#### WORK TO BE COMPLETED
The records must be duplicated exactly, with every picture left out.

Object correspondence data
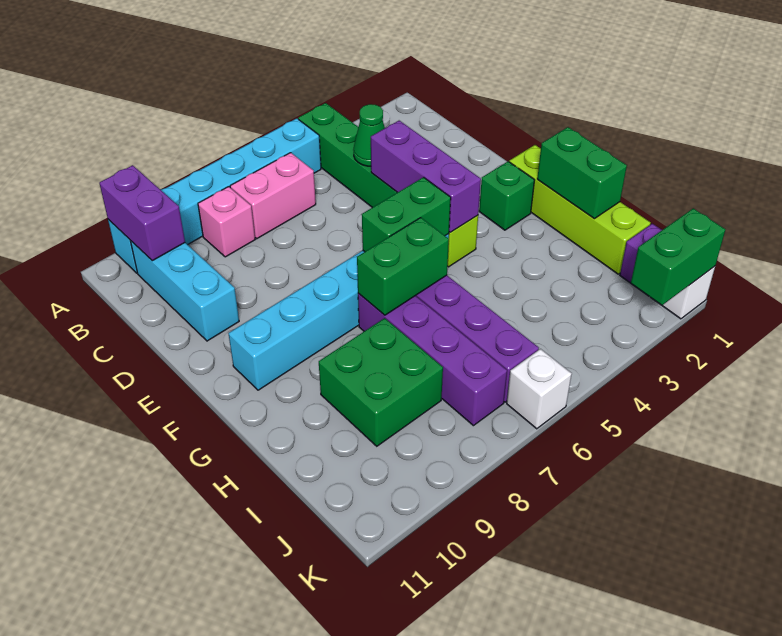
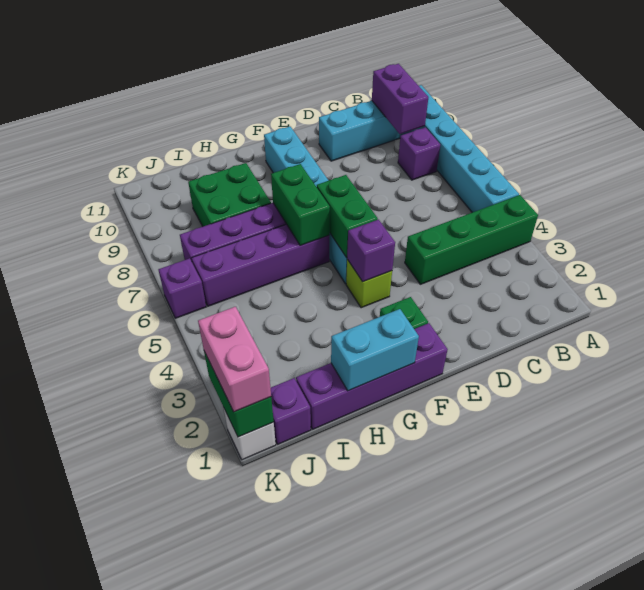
purple brick A10:B10 level 2 -> purple brick B9:B10 level 2
pink brick B6:B7 level 1 -> pink brick K1:K2 level 3
pink brick B8 level 1 -> purple brick B8 level 1
green cone C4 level 2 -> none
purple brick D4:F4 level 2 -> purple brick F4 level 2
lime brick F1:I1 level 1 -> purple brick F1:I1 level 1
green brick G1:H1 level 2 -> cyan brick G1:H1 level 2
white brick K6 level 1 -> purple brick K6 level 1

#### WRITTEN ANSWER
purple brick A10:B10 level 2 -> purple brick B9:B10 level 2
pink brick B6:B7 level 1 -> pink brick K1:K2 level 3
pink brick B8 level 1 -> purple brick B8 level 1
green cone C4 level 2 -> none
purple brick D4:F4 level 2 -> purple brick F4 level 2
lime brick F1:I1 level 1 -> purple brick F1:I1 level 1
green brick G1:H1 level 2 -> cyan brick G1:H1 level 2
white brick K6 level 1 -> purple brick K6 level 1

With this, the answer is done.